» About this exercise
Quote the entries word for word. Omit the pictures.

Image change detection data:
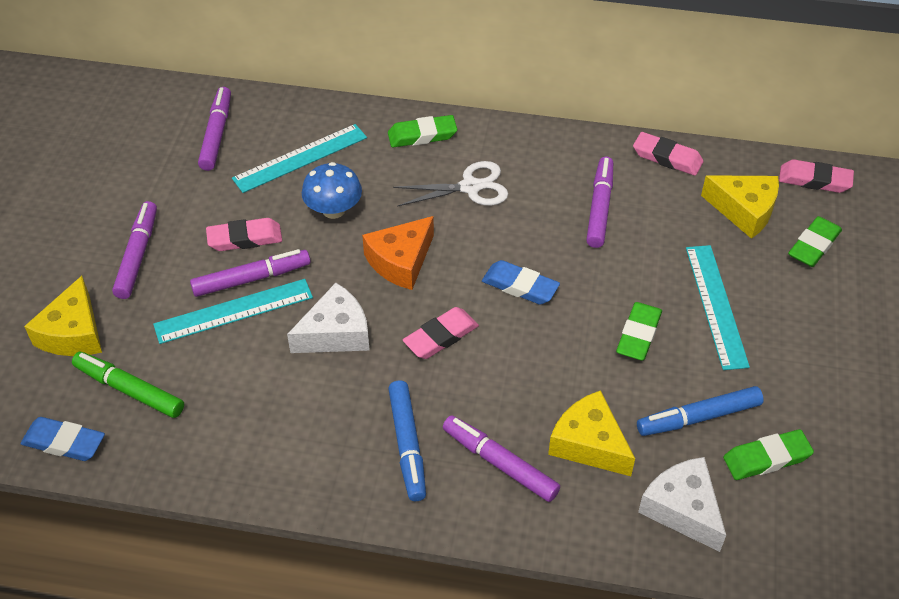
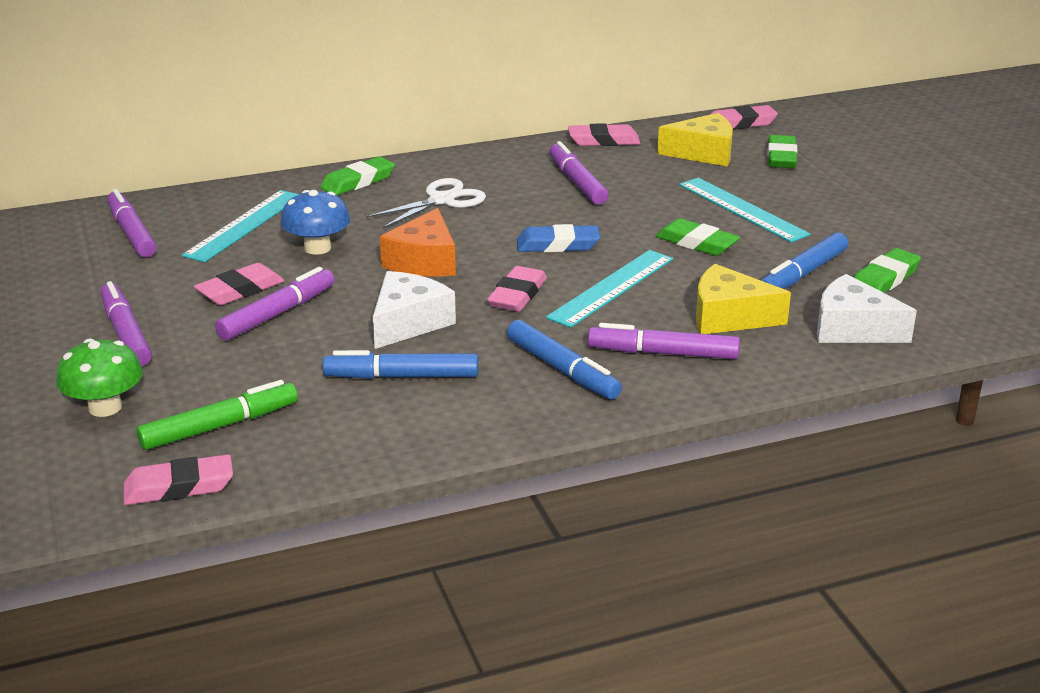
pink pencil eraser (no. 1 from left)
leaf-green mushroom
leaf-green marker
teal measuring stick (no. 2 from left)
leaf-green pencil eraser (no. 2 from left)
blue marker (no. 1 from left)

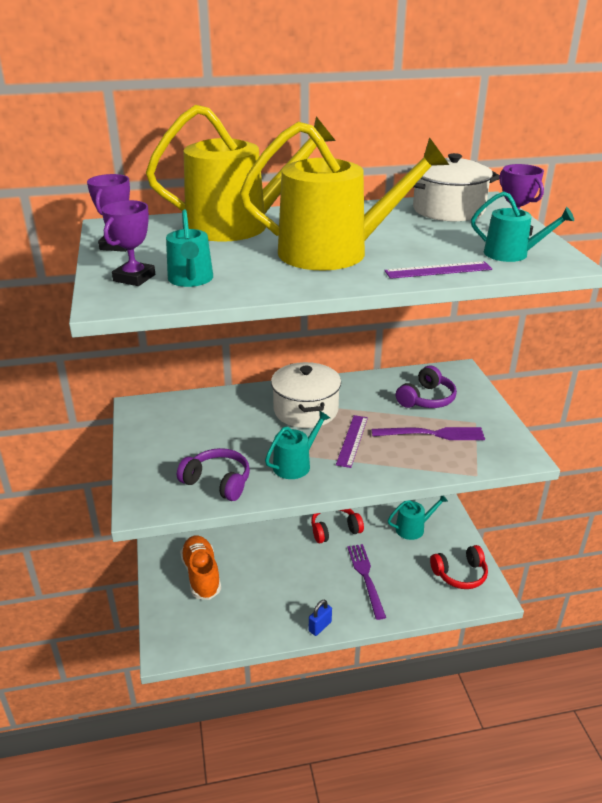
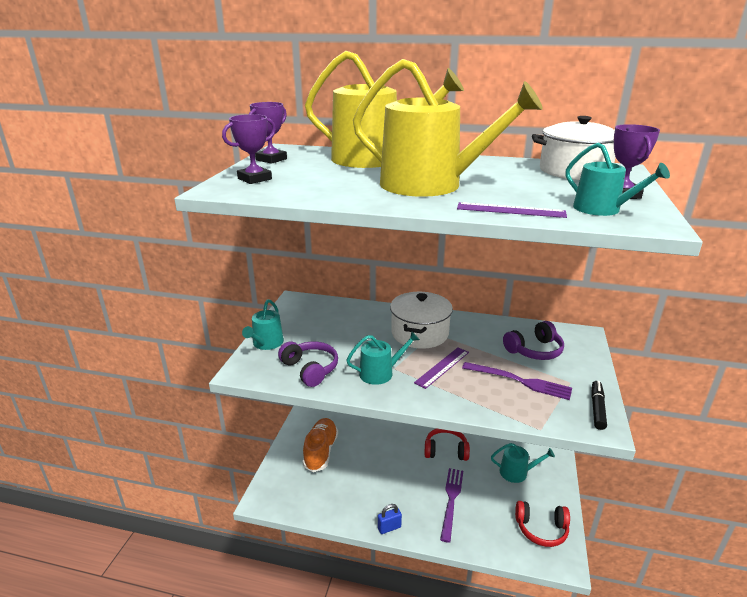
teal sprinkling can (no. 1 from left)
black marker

» Response
pink pencil eraser (no. 1 from left)
leaf-green mushroom
leaf-green marker
teal measuring stick (no. 2 from left)
leaf-green pencil eraser (no. 2 from left)
blue marker (no. 1 from left)

teal sprinkling can (no. 1 from left)
black marker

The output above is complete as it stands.